**Task requirements**
Copy out every line from the start of the rows up to and including the line that contains "The height and width of the screenshot is (512, 384).". Leave the pictures out of your answer.

___

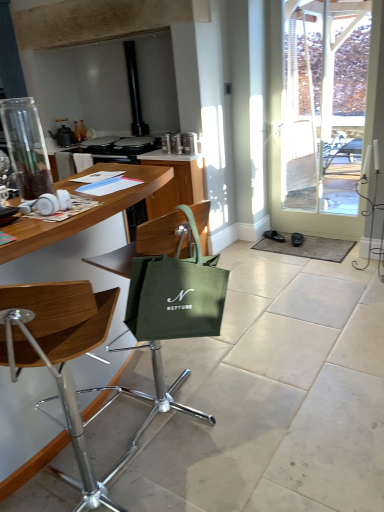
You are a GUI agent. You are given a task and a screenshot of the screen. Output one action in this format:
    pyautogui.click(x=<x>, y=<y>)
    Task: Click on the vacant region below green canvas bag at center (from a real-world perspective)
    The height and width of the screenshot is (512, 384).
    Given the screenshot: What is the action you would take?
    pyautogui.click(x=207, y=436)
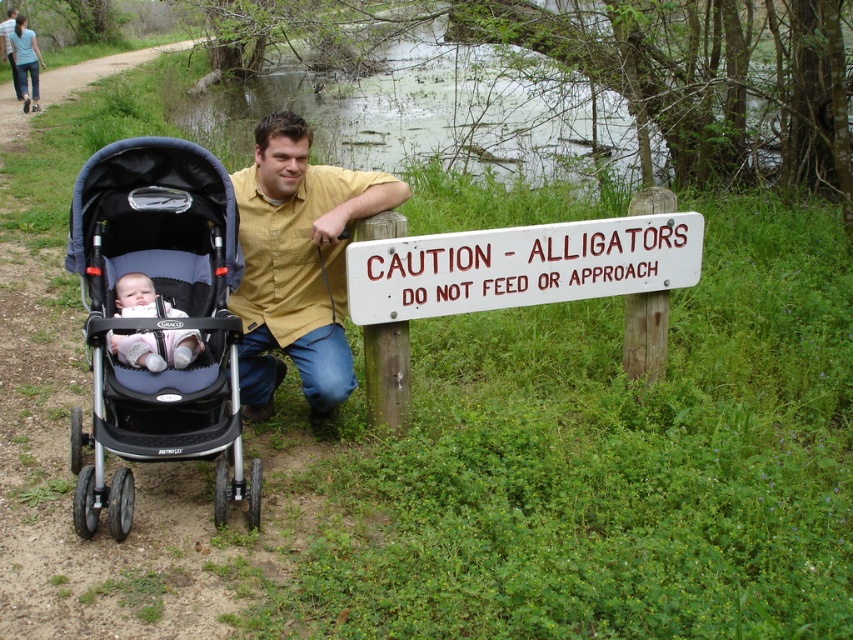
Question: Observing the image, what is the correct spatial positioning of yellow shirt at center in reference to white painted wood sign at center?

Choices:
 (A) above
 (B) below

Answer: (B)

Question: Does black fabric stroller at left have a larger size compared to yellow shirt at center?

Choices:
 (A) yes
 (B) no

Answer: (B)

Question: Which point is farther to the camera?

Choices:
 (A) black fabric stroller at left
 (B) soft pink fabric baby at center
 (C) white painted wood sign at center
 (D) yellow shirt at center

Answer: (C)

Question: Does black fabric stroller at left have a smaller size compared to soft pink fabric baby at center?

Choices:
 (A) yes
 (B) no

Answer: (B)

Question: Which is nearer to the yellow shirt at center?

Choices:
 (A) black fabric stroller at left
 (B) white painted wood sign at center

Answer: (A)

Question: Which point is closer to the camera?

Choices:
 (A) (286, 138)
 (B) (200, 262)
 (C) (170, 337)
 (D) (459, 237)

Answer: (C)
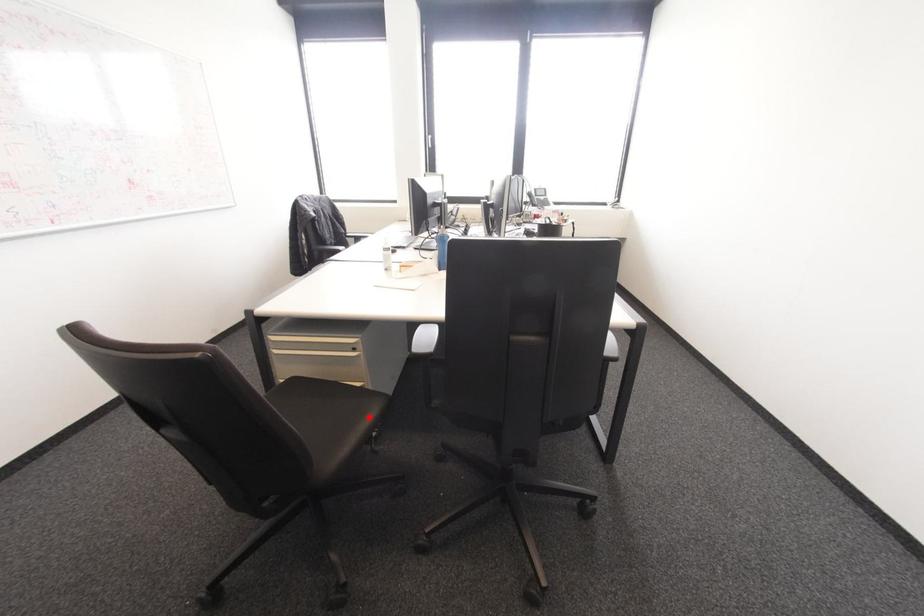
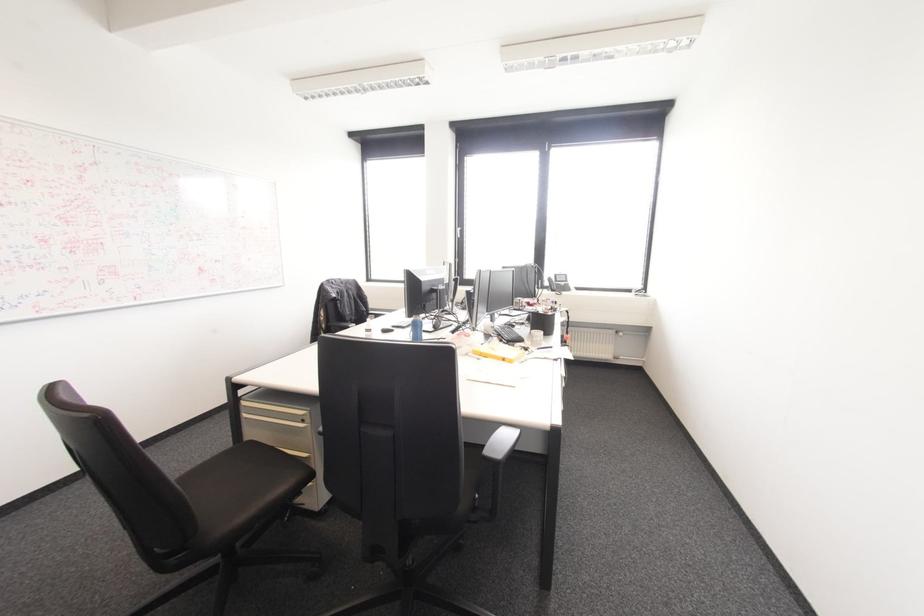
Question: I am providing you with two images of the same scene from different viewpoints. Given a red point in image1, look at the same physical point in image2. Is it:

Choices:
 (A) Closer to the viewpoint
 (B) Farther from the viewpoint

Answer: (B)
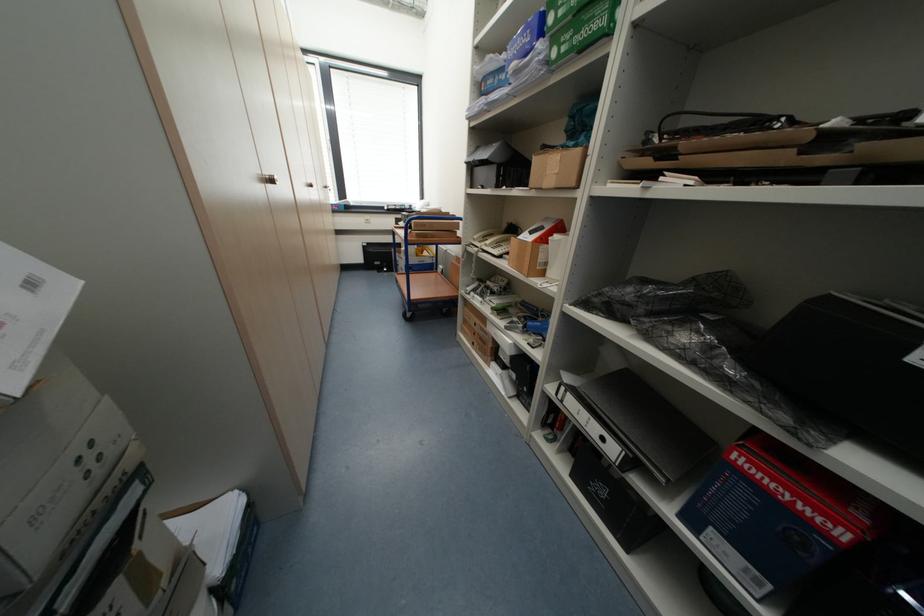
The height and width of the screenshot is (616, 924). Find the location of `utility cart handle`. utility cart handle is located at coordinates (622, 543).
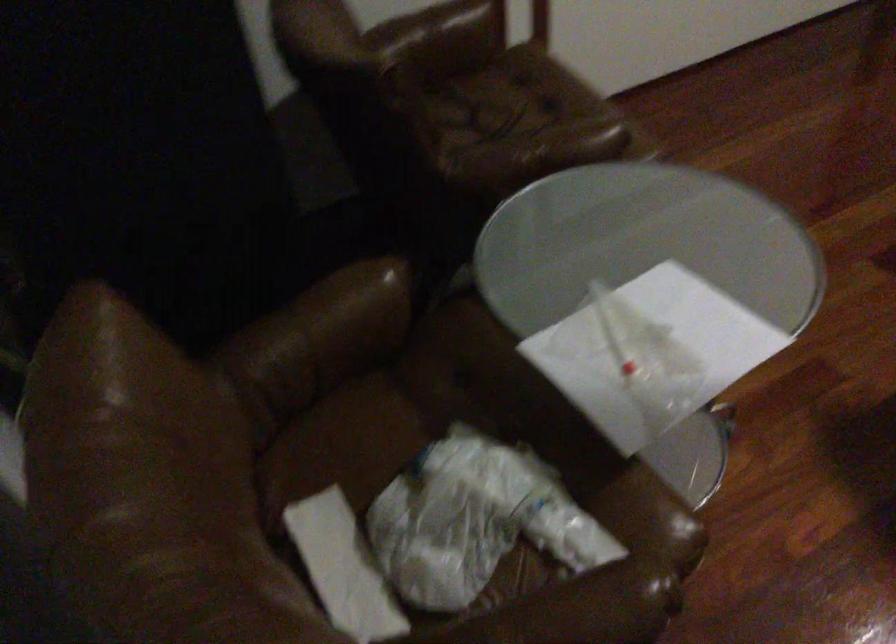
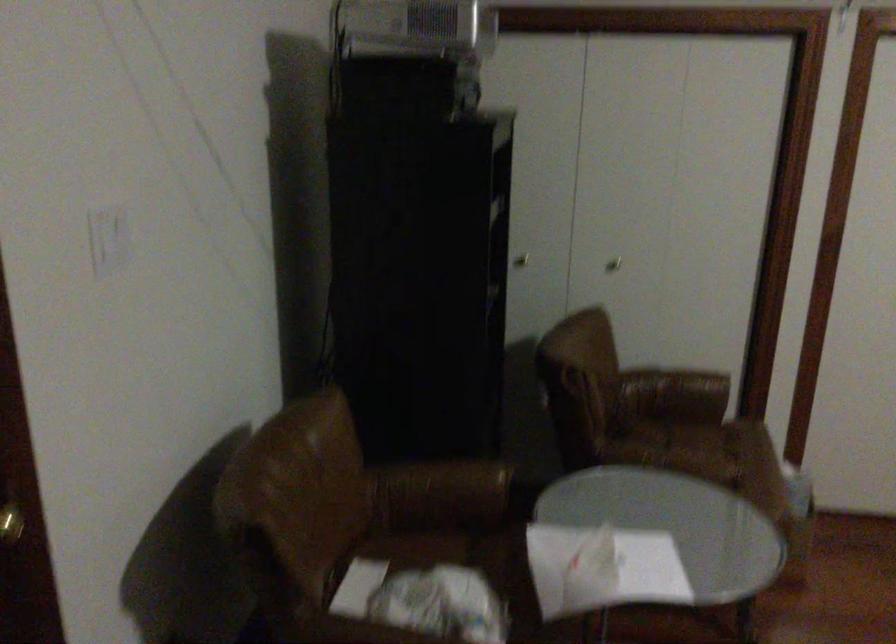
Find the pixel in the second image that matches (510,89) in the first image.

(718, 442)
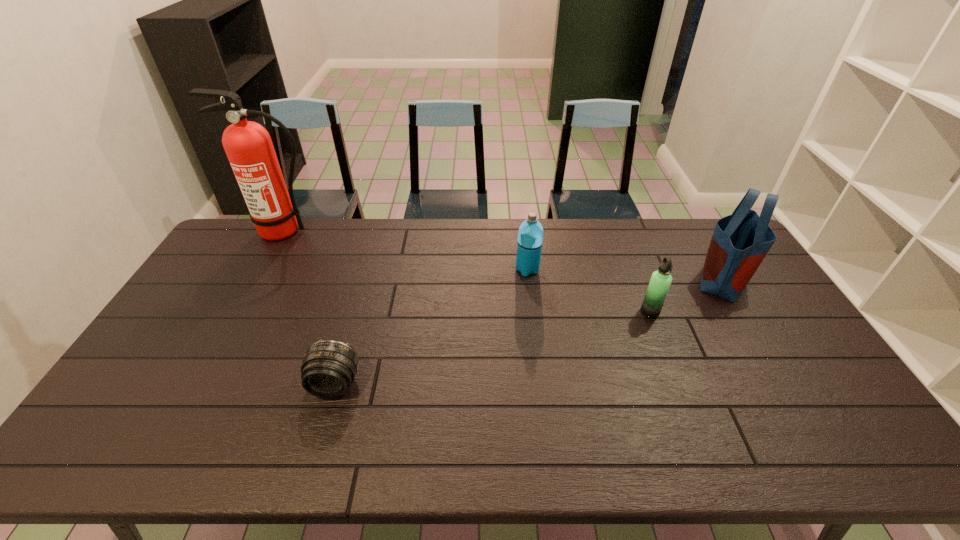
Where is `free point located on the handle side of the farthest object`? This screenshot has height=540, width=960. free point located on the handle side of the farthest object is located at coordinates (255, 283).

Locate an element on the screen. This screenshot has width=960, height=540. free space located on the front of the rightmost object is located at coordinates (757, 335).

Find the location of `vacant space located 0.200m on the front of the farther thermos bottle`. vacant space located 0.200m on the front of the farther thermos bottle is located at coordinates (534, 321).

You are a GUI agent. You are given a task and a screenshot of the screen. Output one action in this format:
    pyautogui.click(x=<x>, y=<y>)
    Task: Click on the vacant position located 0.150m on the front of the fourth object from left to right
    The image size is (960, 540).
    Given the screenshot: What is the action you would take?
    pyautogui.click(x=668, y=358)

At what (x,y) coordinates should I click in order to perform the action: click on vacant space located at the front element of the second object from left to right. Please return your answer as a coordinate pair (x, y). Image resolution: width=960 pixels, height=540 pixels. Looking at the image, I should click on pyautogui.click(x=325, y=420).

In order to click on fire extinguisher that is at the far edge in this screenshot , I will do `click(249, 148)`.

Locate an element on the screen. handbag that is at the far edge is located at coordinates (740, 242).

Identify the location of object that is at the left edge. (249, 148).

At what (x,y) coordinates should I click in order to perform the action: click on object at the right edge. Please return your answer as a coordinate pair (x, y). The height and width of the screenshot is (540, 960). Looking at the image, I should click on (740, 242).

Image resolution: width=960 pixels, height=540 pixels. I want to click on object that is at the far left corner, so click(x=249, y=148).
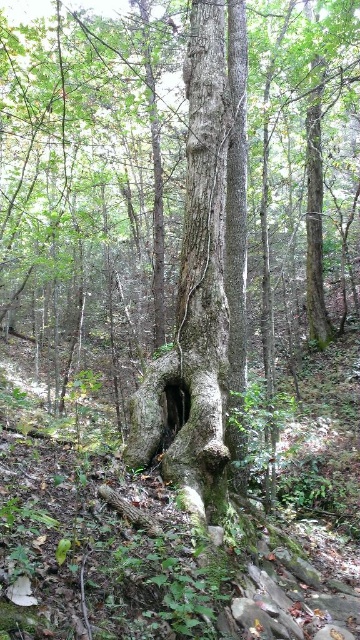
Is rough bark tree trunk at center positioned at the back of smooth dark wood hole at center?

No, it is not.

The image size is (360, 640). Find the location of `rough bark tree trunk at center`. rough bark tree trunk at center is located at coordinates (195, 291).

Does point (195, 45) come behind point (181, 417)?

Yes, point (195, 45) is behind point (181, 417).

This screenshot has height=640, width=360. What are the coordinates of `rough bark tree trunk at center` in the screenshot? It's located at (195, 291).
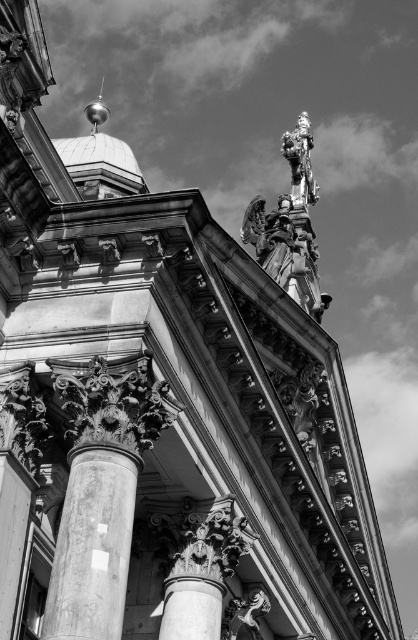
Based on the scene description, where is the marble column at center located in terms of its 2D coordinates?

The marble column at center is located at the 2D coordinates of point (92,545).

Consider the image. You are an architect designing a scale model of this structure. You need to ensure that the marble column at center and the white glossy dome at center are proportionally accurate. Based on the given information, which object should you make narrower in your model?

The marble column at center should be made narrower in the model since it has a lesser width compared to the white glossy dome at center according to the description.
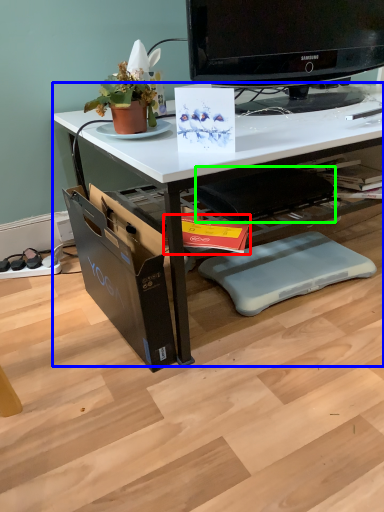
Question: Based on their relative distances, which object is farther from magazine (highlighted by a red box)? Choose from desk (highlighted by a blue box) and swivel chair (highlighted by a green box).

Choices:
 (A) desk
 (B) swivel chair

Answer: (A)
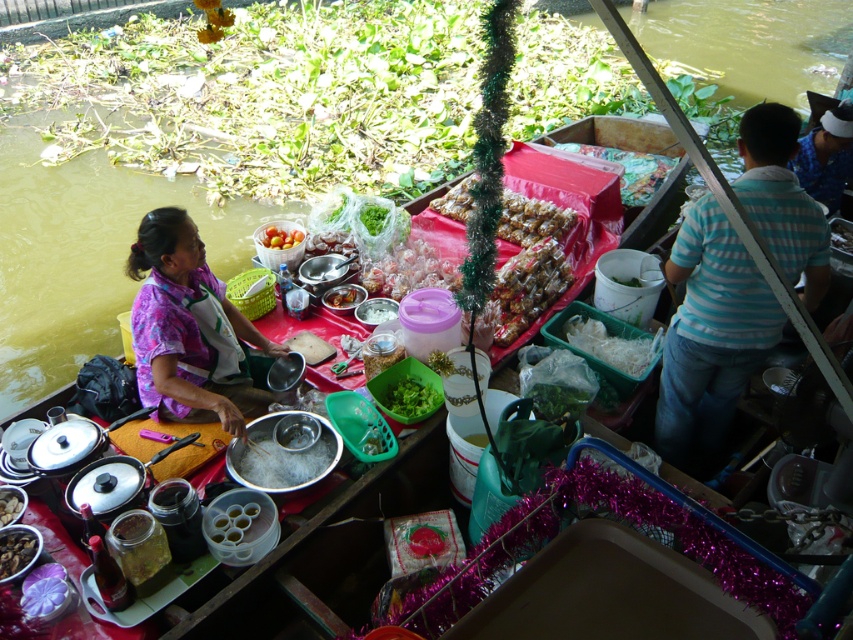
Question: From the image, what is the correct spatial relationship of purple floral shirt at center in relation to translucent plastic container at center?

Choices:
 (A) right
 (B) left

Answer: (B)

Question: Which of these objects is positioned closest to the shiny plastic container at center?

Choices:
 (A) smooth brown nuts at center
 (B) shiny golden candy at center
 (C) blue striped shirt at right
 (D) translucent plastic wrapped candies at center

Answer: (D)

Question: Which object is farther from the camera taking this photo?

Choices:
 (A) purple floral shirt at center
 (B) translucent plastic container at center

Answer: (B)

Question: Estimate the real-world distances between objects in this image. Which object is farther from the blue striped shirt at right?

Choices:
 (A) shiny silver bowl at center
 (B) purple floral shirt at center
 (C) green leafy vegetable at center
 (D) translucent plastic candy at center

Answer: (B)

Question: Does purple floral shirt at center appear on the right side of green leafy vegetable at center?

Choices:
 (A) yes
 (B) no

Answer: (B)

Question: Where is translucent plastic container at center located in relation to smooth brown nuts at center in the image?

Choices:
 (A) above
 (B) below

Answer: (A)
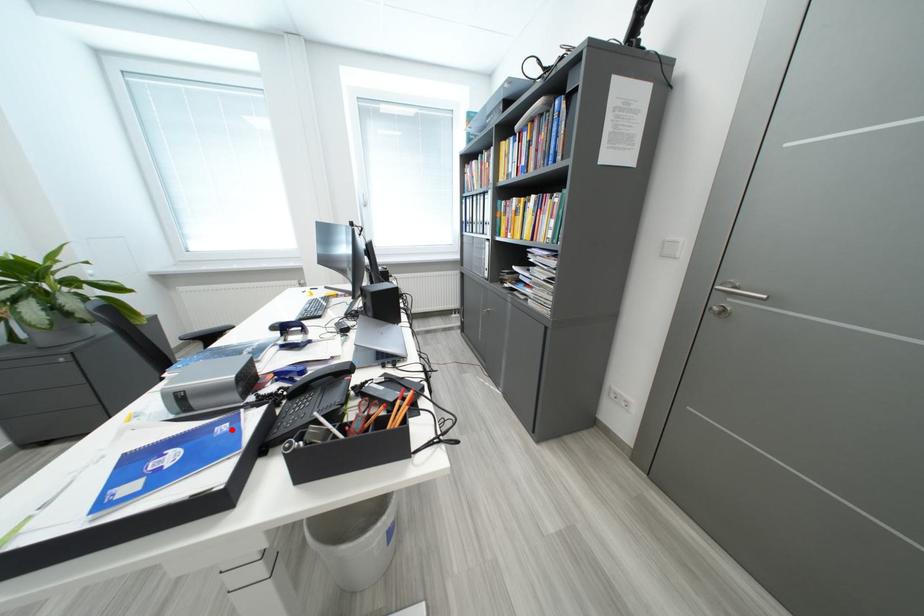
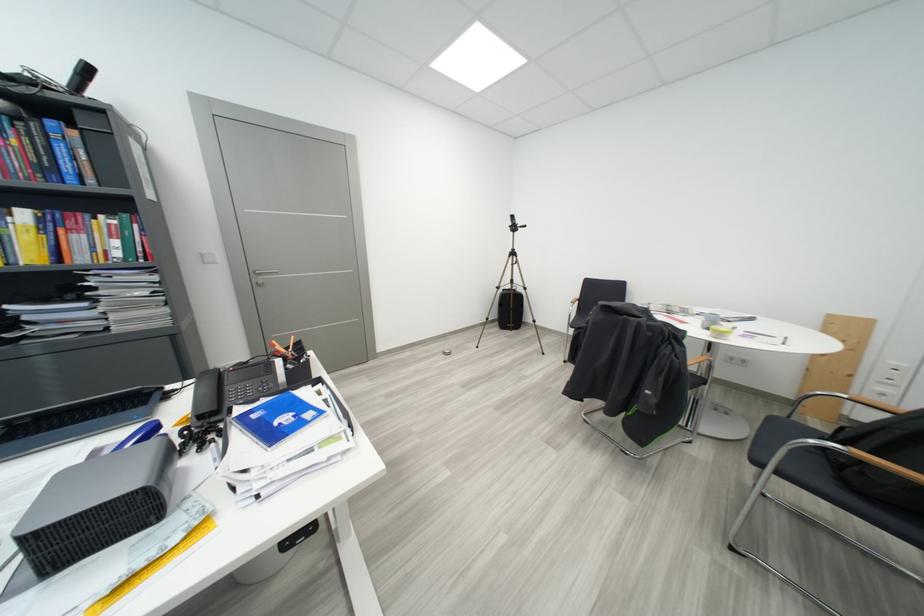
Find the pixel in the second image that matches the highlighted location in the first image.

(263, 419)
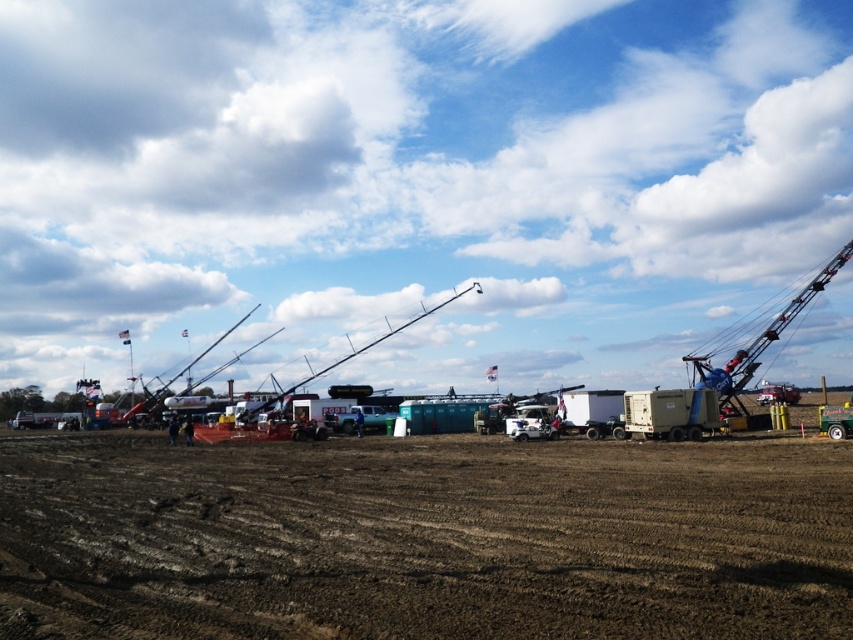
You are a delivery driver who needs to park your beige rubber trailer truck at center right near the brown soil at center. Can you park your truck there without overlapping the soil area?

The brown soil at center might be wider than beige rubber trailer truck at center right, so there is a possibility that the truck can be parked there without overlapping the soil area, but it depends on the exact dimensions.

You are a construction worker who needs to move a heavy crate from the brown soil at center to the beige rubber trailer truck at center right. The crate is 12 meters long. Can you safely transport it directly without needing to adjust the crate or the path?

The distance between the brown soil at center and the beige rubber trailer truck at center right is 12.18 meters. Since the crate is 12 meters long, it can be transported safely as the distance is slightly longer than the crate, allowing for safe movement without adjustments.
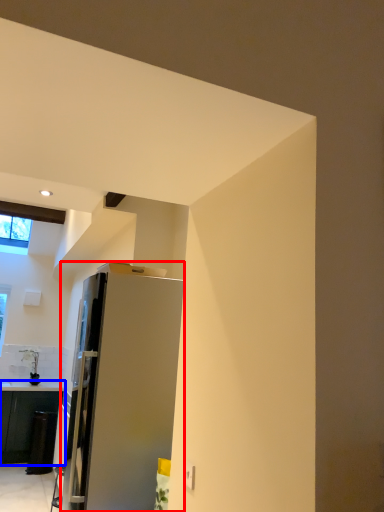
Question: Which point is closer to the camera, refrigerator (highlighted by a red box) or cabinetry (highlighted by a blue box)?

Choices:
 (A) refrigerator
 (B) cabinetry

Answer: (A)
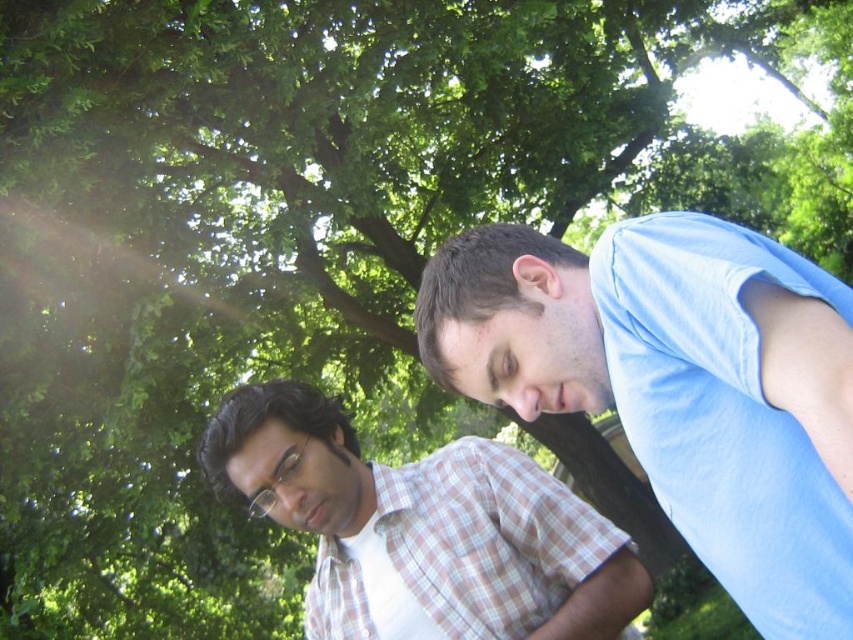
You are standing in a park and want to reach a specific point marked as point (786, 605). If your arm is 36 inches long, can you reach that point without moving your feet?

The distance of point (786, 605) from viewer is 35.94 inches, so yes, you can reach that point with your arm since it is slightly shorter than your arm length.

___

**Answer to this exercise**
You are a GUI agent. You are given a task and a screenshot of the screen. Output one action in this format:
    pyautogui.click(x=<x>, y=<y>)
    Task: Click on the vacant region below green canvas bag at center (from a real-world perspective)
    The height and width of the screenshot is (512, 384).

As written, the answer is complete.